(EXTRACTED MATERIAL begins)
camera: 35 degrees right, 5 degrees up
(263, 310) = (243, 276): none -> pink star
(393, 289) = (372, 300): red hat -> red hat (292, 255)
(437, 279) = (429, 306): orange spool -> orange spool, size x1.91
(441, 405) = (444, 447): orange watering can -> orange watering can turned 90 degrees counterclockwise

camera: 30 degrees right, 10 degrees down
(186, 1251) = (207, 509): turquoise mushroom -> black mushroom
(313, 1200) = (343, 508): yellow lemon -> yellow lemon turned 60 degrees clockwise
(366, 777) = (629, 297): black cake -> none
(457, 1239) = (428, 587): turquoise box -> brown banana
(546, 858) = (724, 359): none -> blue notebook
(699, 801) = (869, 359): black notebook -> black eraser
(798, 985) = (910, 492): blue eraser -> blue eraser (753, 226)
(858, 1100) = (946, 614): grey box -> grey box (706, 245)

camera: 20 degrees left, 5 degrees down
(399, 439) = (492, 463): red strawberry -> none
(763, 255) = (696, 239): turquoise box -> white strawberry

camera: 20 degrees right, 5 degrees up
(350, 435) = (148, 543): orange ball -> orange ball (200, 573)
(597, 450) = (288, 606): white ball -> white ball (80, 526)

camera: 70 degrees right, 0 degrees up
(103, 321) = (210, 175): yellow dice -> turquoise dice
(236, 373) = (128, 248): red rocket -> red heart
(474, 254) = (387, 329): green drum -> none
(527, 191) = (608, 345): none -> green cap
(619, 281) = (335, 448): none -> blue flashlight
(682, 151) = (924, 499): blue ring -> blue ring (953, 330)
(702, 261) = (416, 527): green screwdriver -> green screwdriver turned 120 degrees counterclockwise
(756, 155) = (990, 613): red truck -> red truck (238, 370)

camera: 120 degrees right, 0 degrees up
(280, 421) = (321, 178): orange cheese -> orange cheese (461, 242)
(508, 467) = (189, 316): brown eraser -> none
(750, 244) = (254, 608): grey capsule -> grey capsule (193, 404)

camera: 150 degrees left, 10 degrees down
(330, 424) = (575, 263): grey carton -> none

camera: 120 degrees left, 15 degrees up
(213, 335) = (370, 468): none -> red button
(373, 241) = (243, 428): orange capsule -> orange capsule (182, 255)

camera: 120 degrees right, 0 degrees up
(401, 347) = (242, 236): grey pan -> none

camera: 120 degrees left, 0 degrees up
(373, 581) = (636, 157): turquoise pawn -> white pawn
(EXTRACTED MATERIAL ends)
In the listing above, transcribe exactly everything from the line containing "(699, 801) = (869, 359): black" down to the line containing "(350, 435) = (148, 543): orange", including both and nothing more.

(699, 801) = (869, 359): black notebook -> black eraser
(798, 985) = (910, 492): blue eraser -> blue eraser (753, 226)
(858, 1100) = (946, 614): grey box -> grey box (706, 245)

camera: 20 degrees left, 5 degrees down
(399, 439) = (492, 463): red strawberry -> none
(763, 255) = (696, 239): turquoise box -> white strawberry

camera: 20 degrees right, 5 degrees up
(350, 435) = (148, 543): orange ball -> orange ball (200, 573)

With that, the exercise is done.